[Work instructions] If a line of the material holds the string "camera", it counts; report the number of such lines alone.
Data excerpts Block Start
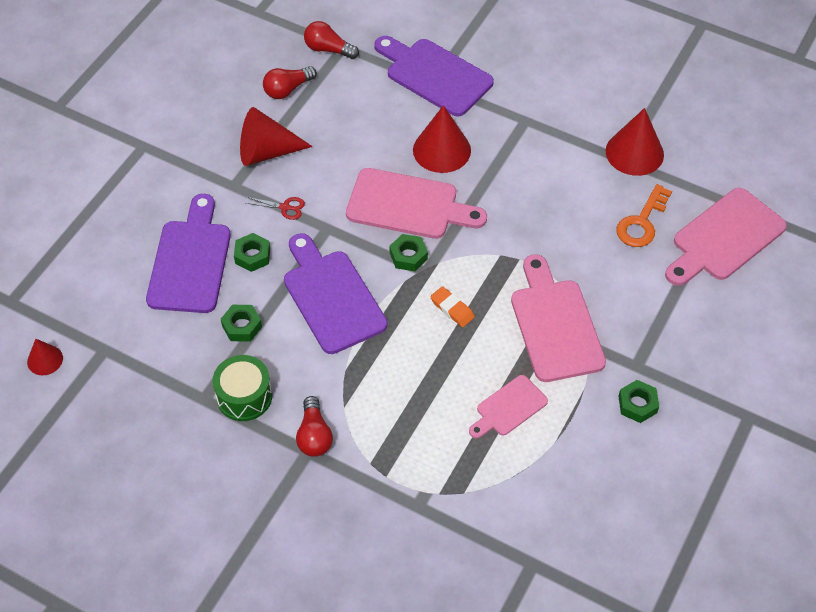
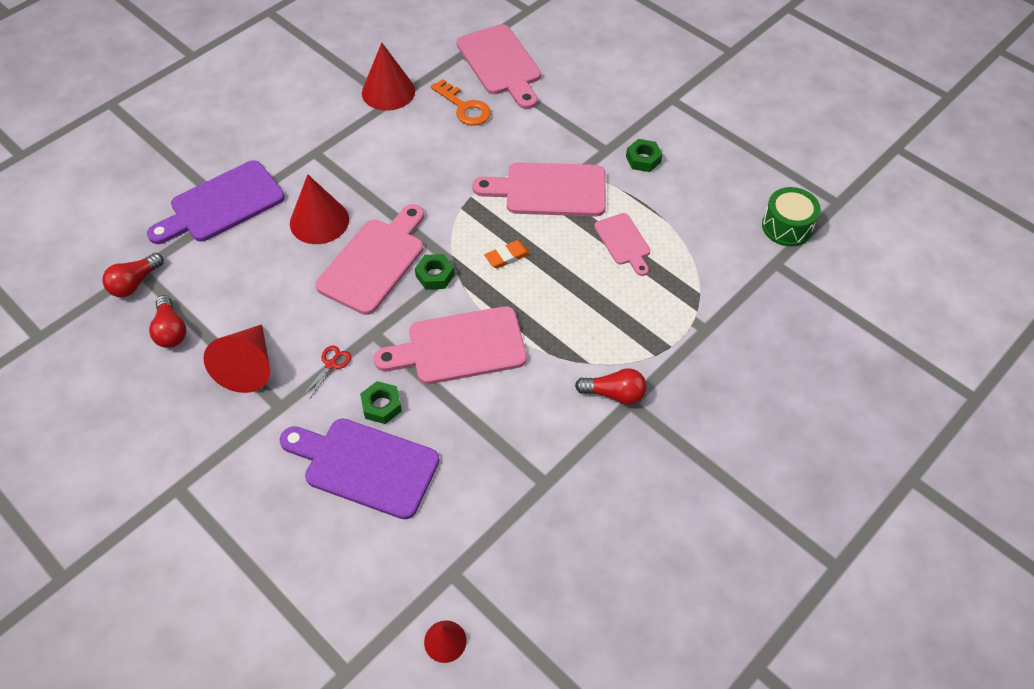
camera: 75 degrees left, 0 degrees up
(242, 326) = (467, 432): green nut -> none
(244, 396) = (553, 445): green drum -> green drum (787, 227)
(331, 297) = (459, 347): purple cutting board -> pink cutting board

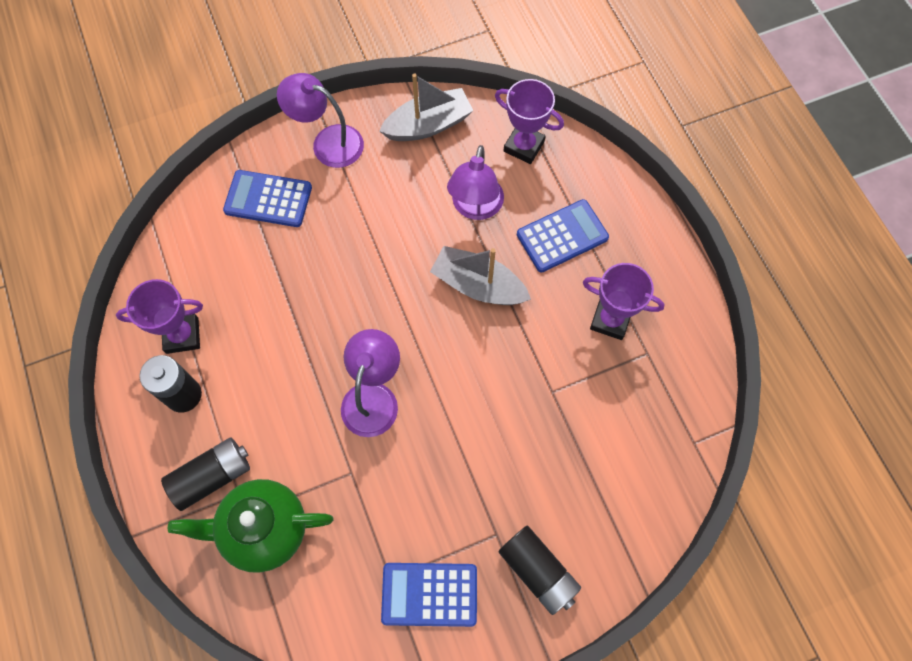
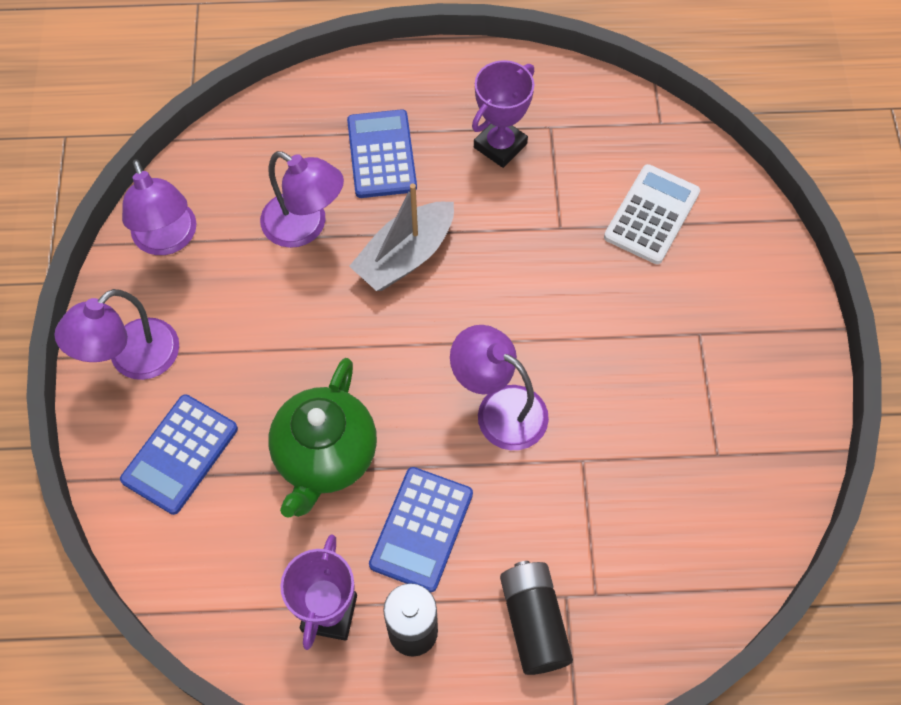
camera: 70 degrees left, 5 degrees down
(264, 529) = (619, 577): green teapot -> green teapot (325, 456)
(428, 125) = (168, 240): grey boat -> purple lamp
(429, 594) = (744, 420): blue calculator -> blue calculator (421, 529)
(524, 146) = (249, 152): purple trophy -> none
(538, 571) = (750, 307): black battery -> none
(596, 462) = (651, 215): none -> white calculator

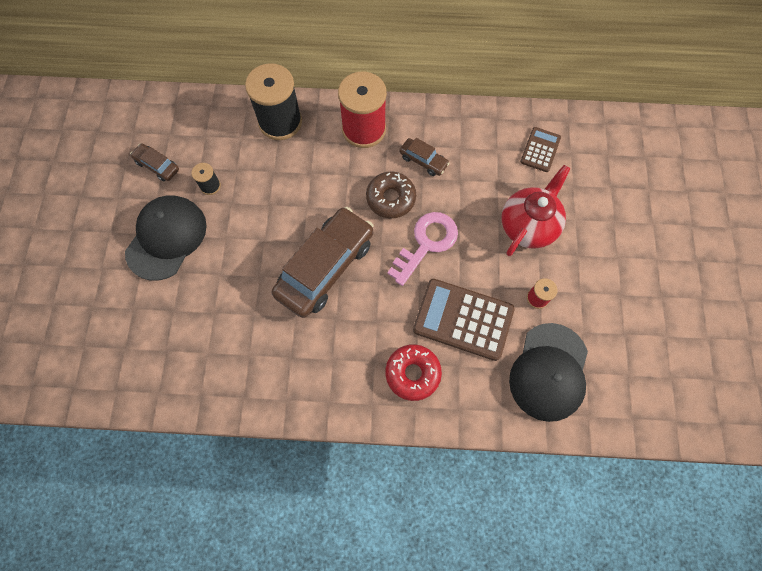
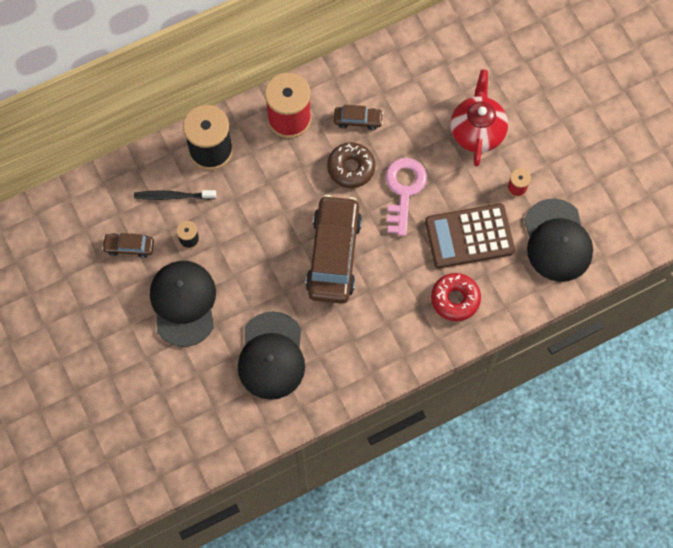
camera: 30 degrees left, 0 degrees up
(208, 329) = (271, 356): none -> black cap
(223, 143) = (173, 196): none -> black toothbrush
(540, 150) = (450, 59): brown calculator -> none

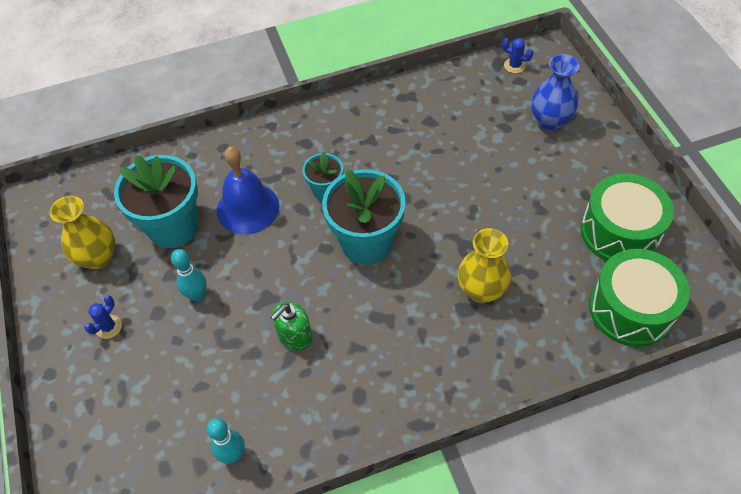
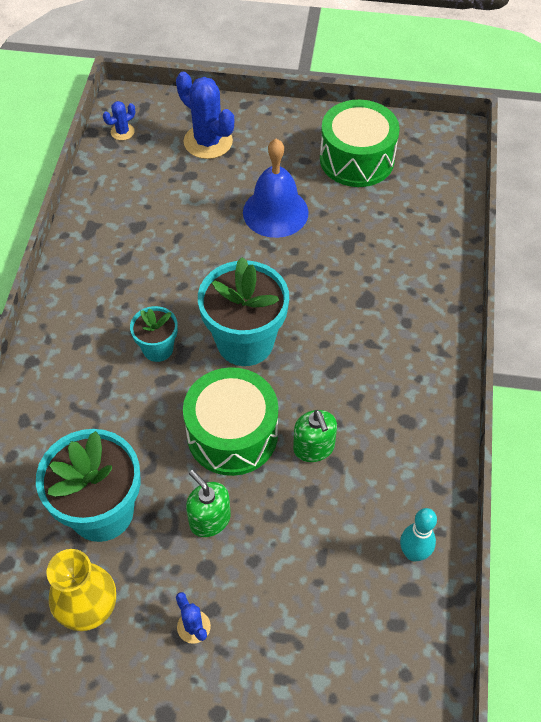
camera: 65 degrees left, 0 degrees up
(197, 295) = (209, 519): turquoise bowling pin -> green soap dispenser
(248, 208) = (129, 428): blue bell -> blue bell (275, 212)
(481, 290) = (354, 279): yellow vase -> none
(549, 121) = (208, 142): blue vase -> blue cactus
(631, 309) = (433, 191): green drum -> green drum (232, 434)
Data excerpts Block End
[Expected answer] 4